Before-and-after scene images
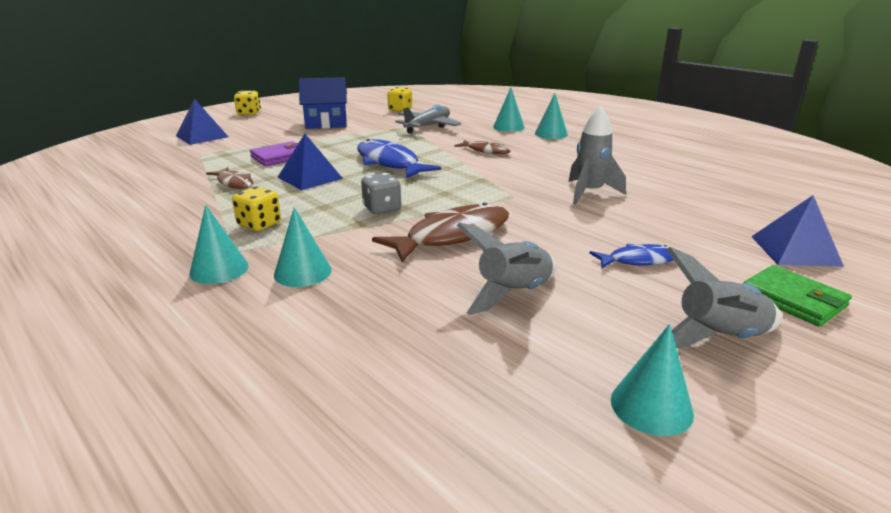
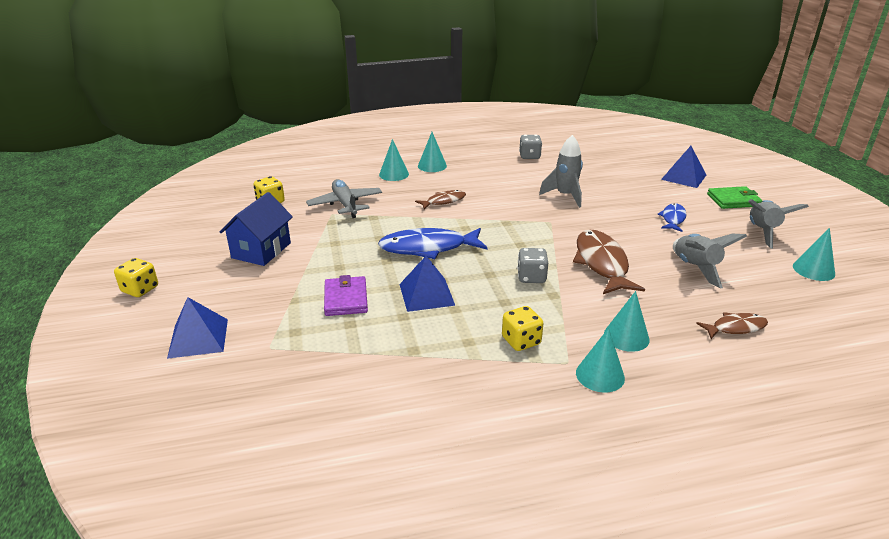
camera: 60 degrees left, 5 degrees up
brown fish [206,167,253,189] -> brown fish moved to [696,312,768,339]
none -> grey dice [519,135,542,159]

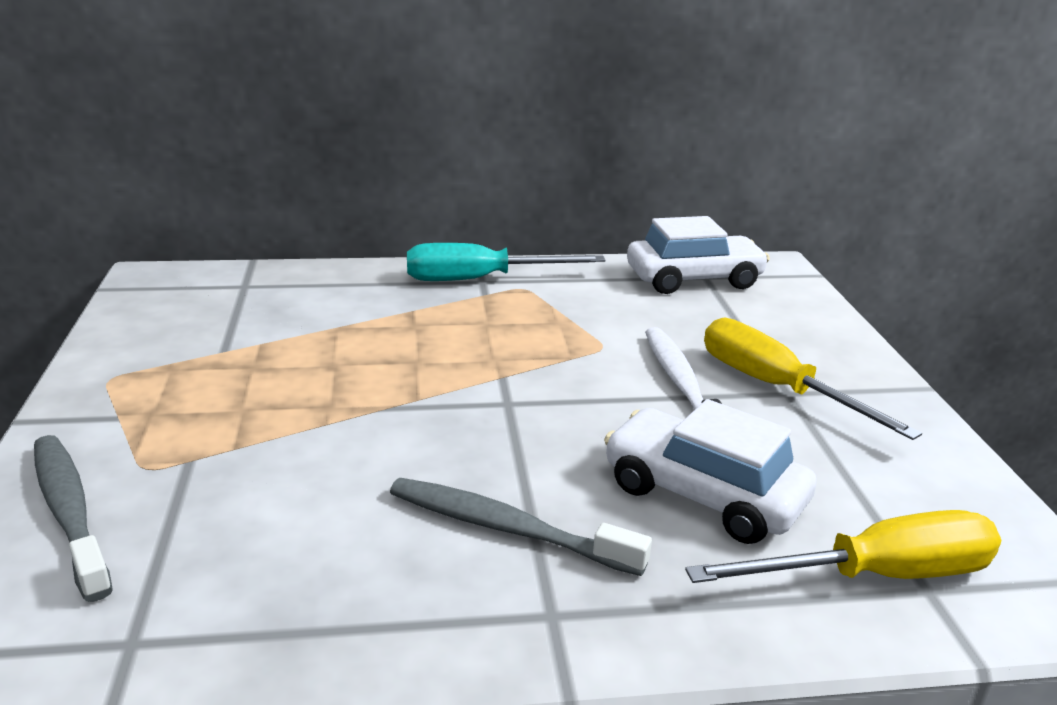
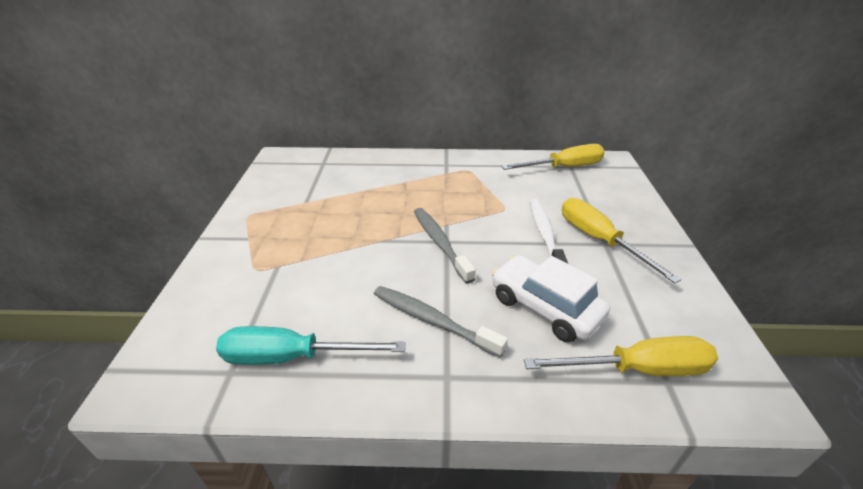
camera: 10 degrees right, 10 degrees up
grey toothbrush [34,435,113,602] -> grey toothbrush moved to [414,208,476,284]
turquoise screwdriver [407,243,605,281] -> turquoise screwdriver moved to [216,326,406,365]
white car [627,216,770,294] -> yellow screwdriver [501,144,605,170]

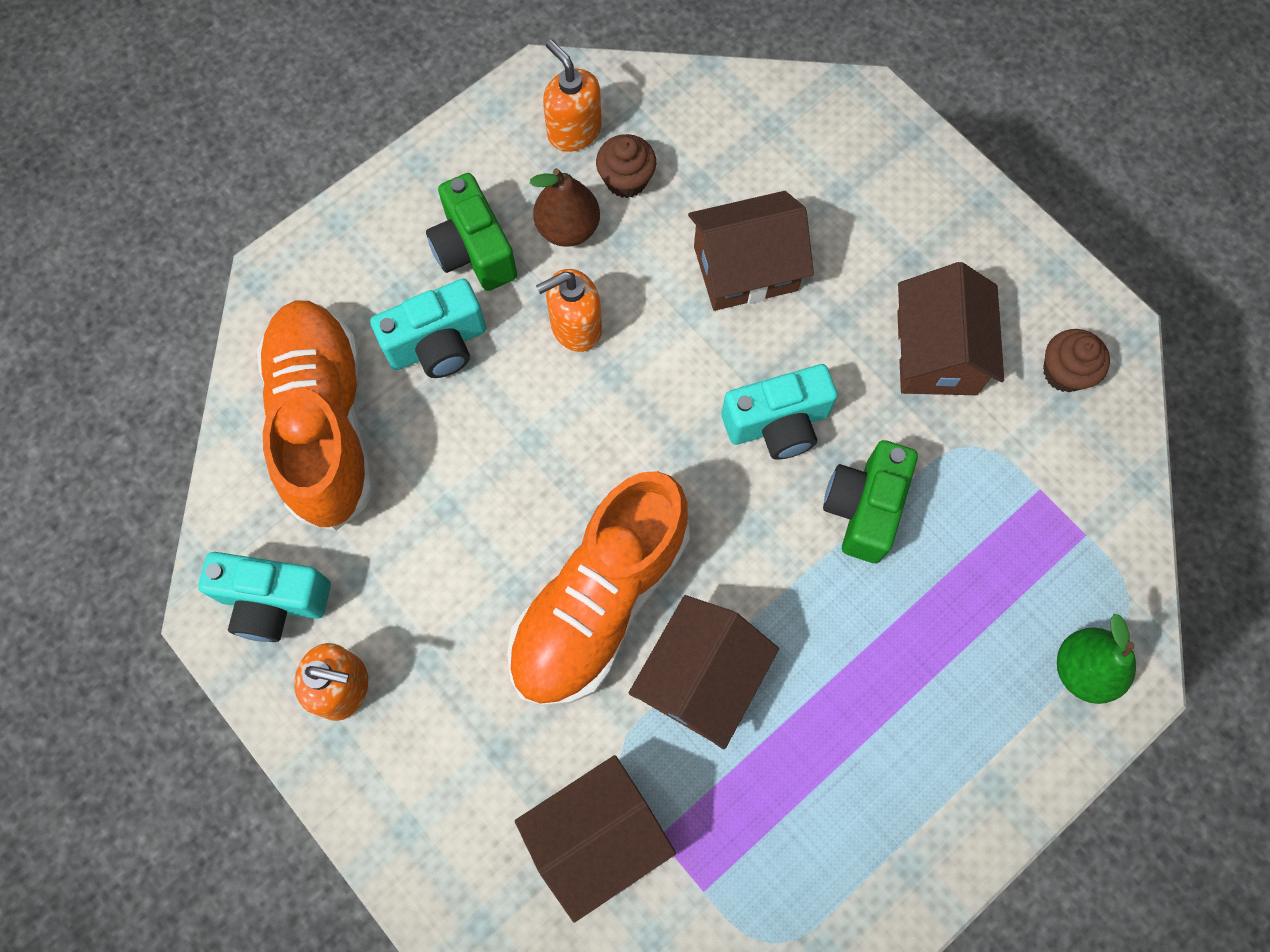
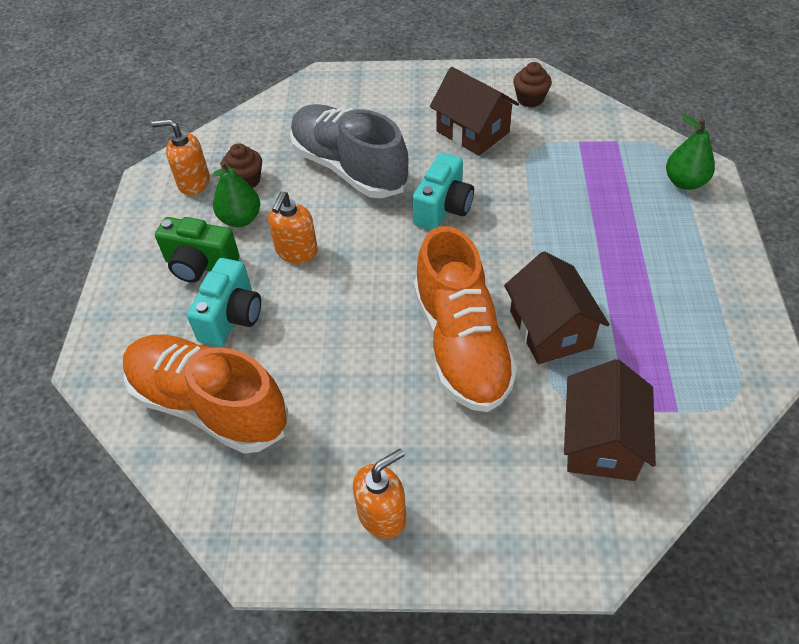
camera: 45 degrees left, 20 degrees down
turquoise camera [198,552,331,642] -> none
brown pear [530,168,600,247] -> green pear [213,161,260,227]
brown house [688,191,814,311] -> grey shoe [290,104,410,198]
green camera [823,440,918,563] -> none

§ **What you need to do**:
Your task is to copy exactly, and only, the lines from the line with "brown house [688,191,814,311]" through the last line of the entries, both included.

§ **Expected answer**:
brown house [688,191,814,311] -> grey shoe [290,104,410,198]
green camera [823,440,918,563] -> none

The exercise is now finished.